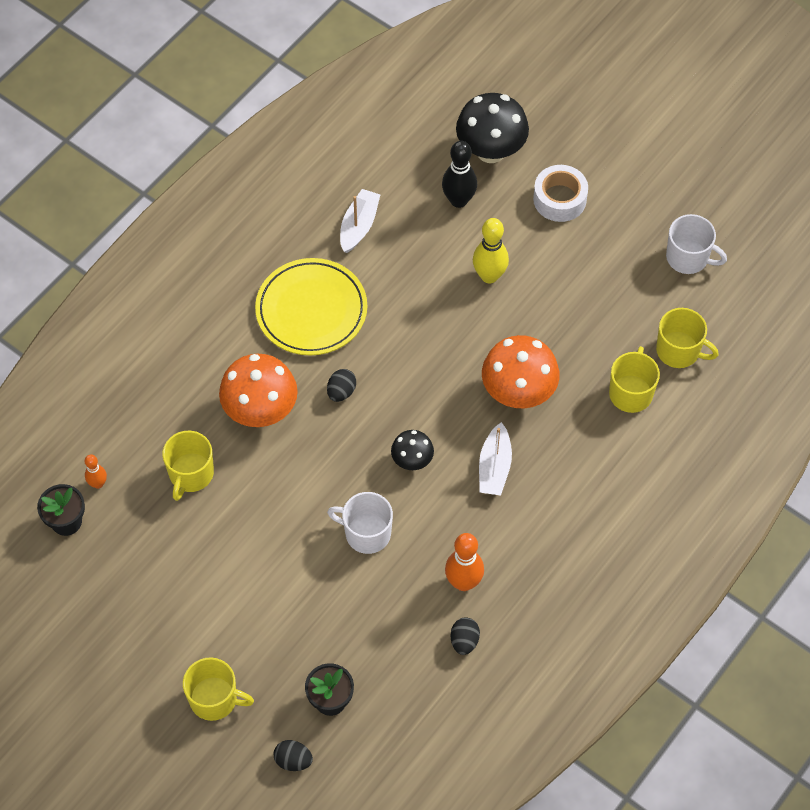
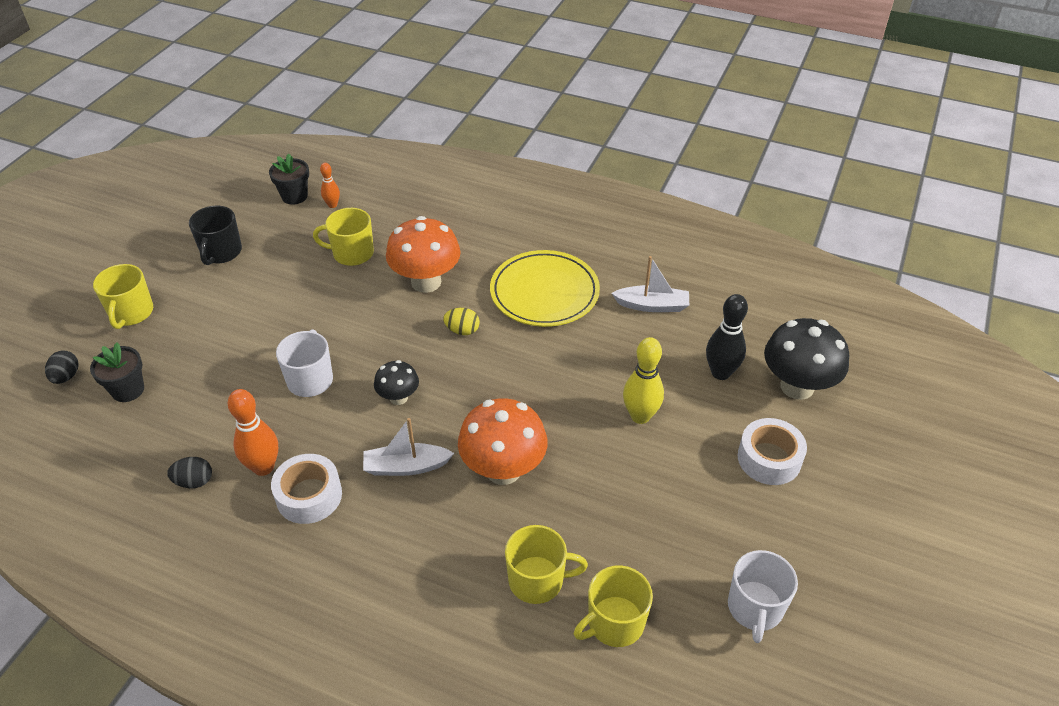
camera: 75 degrees right, 15 degrees down
black egg [327,369,356,402] -> yellow egg [443,308,480,335]
yellow mug [656,308,719,368] -> yellow mug turned 45 degrees clockwise [574,566,653,647]
none -> black mug [189,206,242,265]
none -> white tape [271,454,342,524]

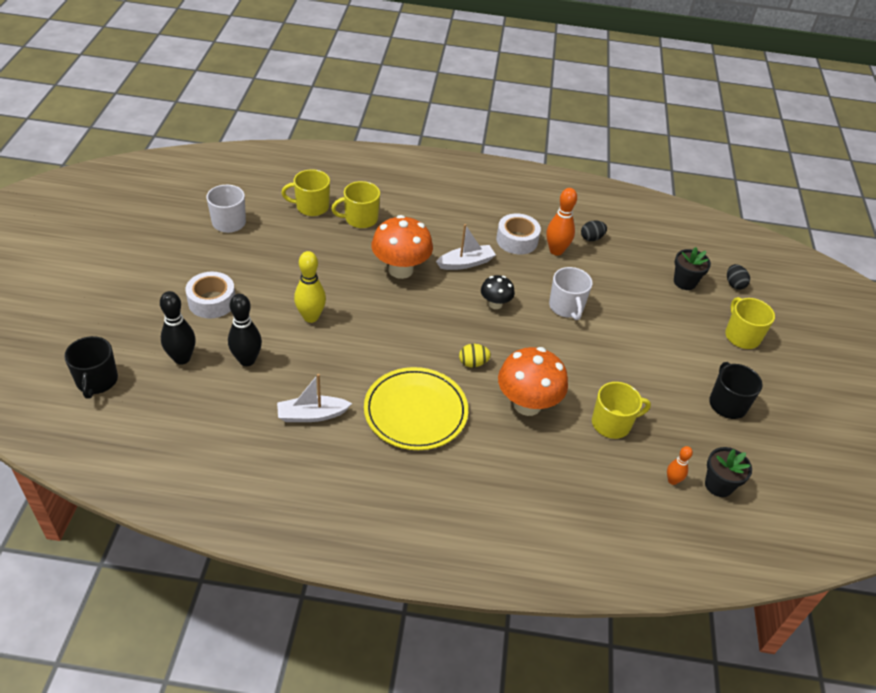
camera: 160 degrees right, 0 degrees up
yellow mug [574,566,653,647] -> yellow mug turned 135 degrees counterclockwise [281,169,330,216]
black mushroom [764,318,849,400] -> black bowling pin [160,291,196,365]
none -> black mug [64,336,118,399]

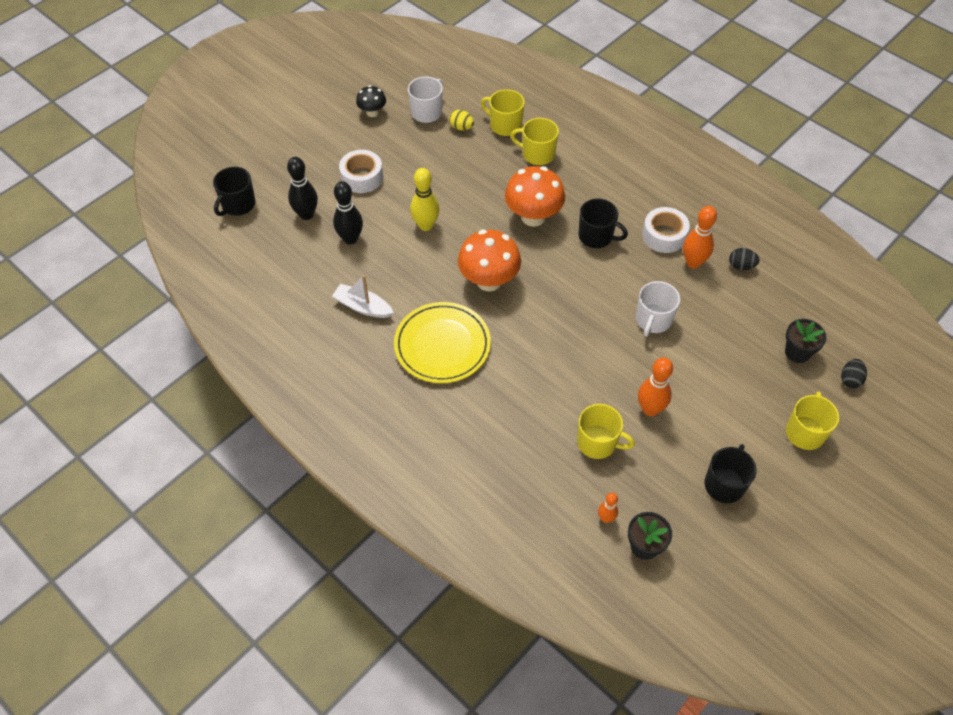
camera: 40 degrees right, 10 degrees up
white boat [436,224,496,270] -> black mug [578,199,628,248]
yellow egg [459,344,491,367] -> yellow egg moved to [449,110,474,131]
black mushroom [481,275,515,309] -> black mushroom moved to [356,85,386,117]
orange mushroom [498,347,568,416] -> orange mushroom moved to [458,230,521,292]
none -> orange bowling pin [638,357,673,416]

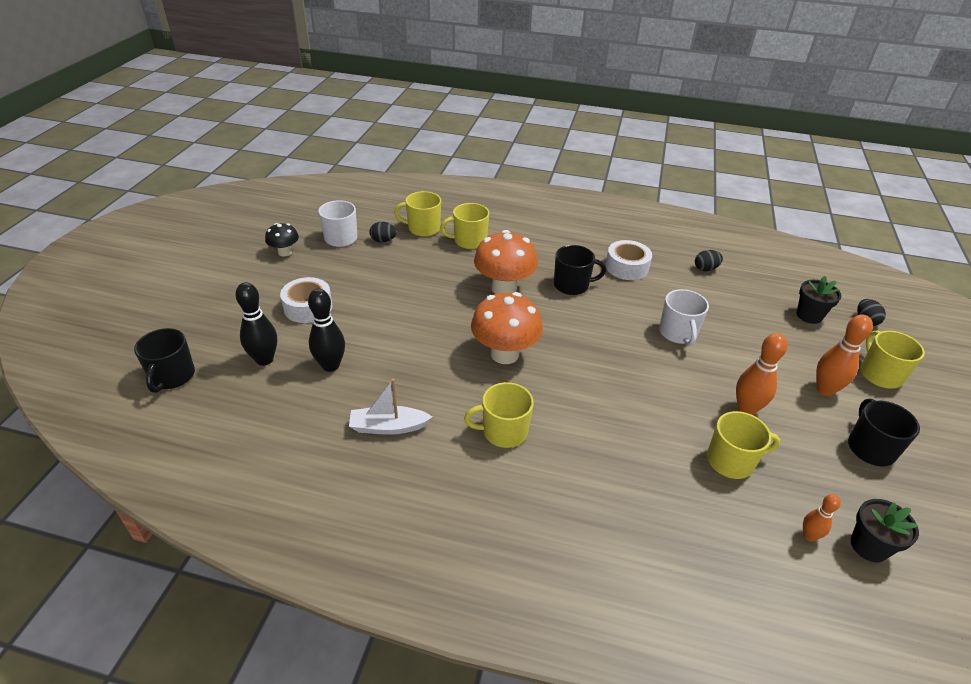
camera: 30 degrees left, 15 degrees down
yellow plate [394,302,491,383] -> yellow mug [464,382,534,448]
yellow bowling pin [410,168,439,231] -> none
yellow egg [449,110,474,131] -> black egg [369,222,397,243]
orange bowling pin [683,206,717,268] -> orange bowling pin moved to [816,315,873,396]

+===+

▶ **What to do**
Starting with the line that contains "camera: 40 degrees right, 10 degrees up" and finishing with the line that contains "yellow bowling pin [410,168,439,231] -> none", reproduce every line of the material above exactly, but not the pictures.

▶ **Answer box**
camera: 40 degrees right, 10 degrees up
white boat [436,224,496,270] -> black mug [578,199,628,248]
yellow egg [459,344,491,367] -> yellow egg moved to [449,110,474,131]
black mushroom [481,275,515,309] -> black mushroom moved to [356,85,386,117]
orange mushroom [498,347,568,416] -> orange mushroom moved to [458,230,521,292]
none -> orange bowling pin [638,357,673,416]

camera: 30 degrees left, 15 degrees down
yellow plate [394,302,491,383] -> yellow mug [464,382,534,448]
yellow bowling pin [410,168,439,231] -> none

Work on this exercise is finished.